### Work instruction:
Retype, word for word, each line between the lines holding "(322, 210) = (583, 278): yellow" and "(496, 156) = (391, 392): pink", inclusive, and leave the rest of the data alone.

(Object change listings)
---+---

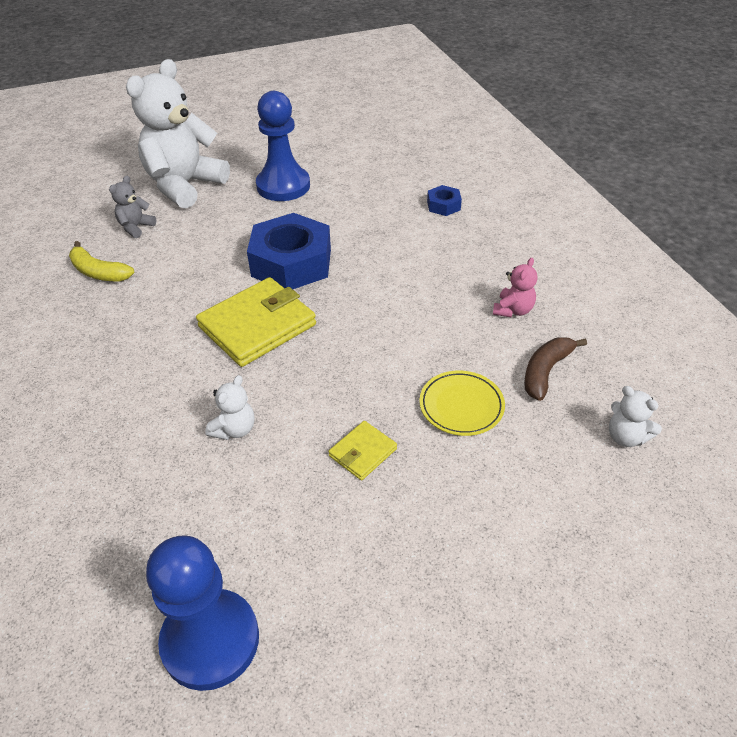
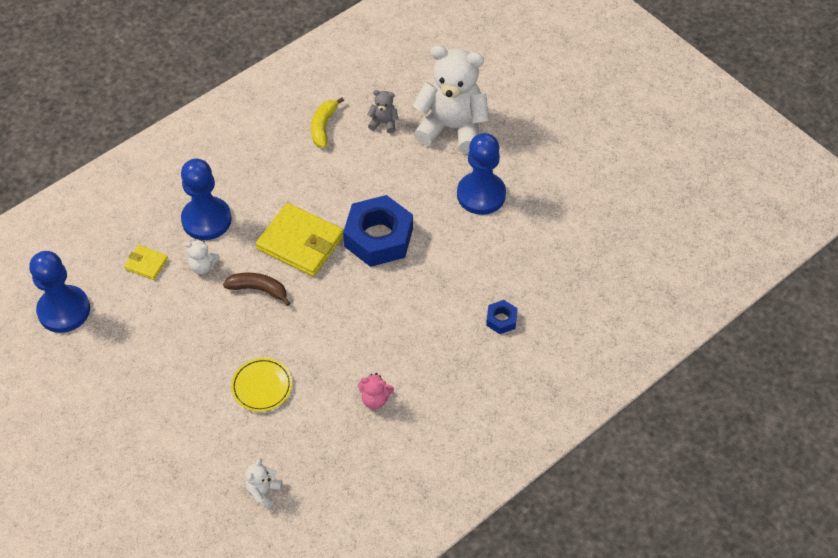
camera: 70 degrees right, 10 degrees up
(157, 410) = (206, 220): none -> blue pawn
(362, 452) = (204, 341): yellow wallet -> yellow wallet (146, 264)
(546, 371) = (313, 433): brown banana -> brown banana (259, 290)

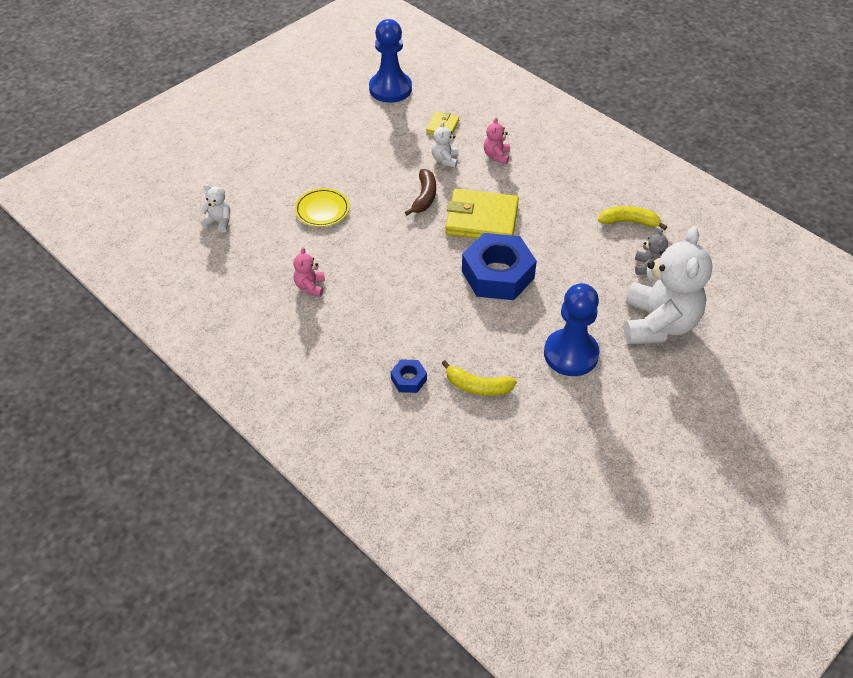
camera: 85 degrees right, 5 degrees down
(206, 220) = (496, 156): blue pawn -> pink teddy bear
(300, 242) = (481, 219): yellow wallet -> yellow wallet turned 75 degrees clockwise
(512, 267) = (477, 386): none -> yellow banana

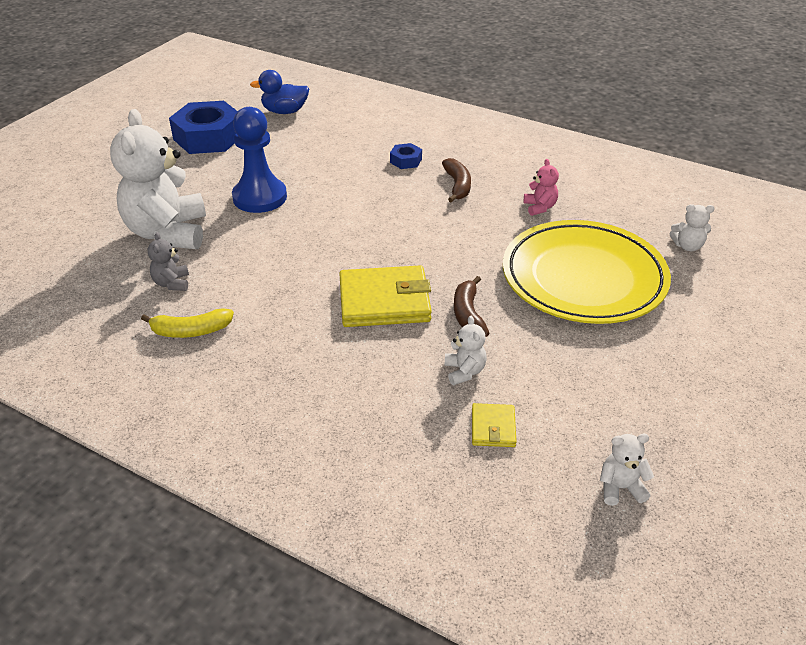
camera: 165 degrees right, 10 degrees down
(322, 210) = (583, 278): yellow plate -> yellow plate, size x2.38
(371, 330) = (457, 186): none -> brown banana
(390, 89) = (620, 488): blue pawn -> white teddy bear
(477, 386) = (343, 165): yellow banana -> none
(496, 156) = (391, 392): pink teddy bear -> none
(497, 274) = (348, 248): blue nut -> blue nut (208, 137)
(529, 512) = (284, 111): none -> blue duck

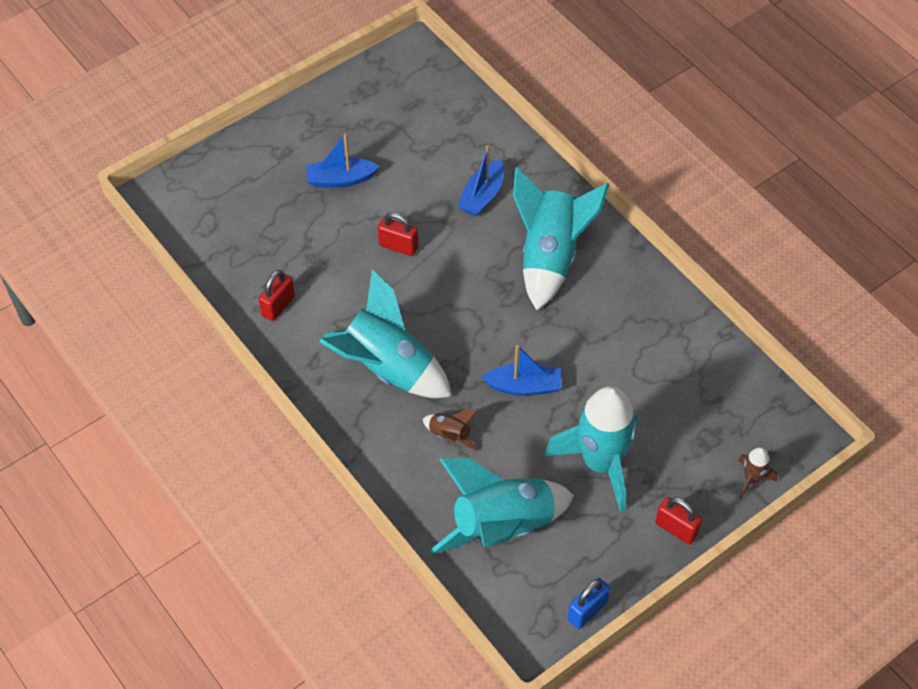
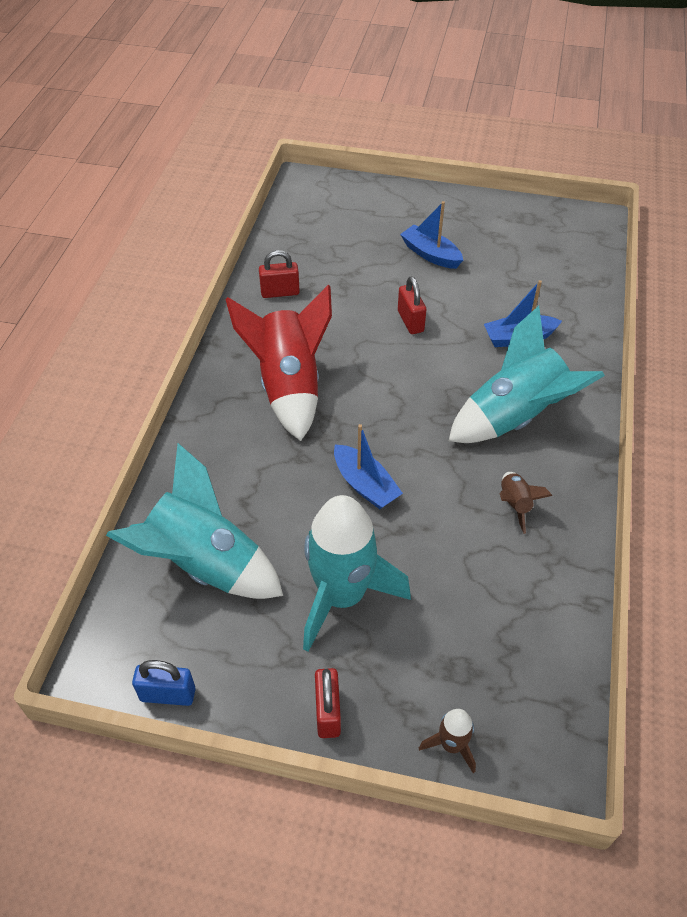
camera: 50 degrees right, 5 degrees down
(387, 368) = (289, 387): turquoise rocket -> red rocket
(450, 436) = (264, 467): brown rocket -> brown rocket (515, 504)

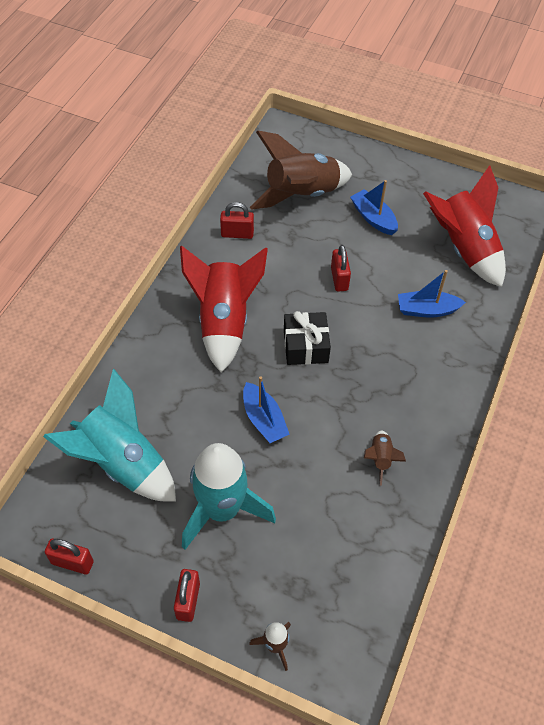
camera: 10 degrees right, 5 degrees up
(168, 694) = (72, 562): blue padlock -> red padlock
(343, 242) = (302, 194): none -> brown rocket
(392, 397) = (305, 346): none -> black gift
(515, 417) = (402, 382): turquoise rocket -> none
(540, 271) = (464, 249): none -> red rocket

---+---

### Exercise response:
(322, 210) = (583, 278): yellow plate -> yellow plate, size x2.38
(371, 330) = (457, 186): none -> brown banana
(390, 89) = (620, 488): blue pawn -> white teddy bear
(477, 386) = (343, 165): yellow banana -> none
(496, 156) = (391, 392): pink teddy bear -> none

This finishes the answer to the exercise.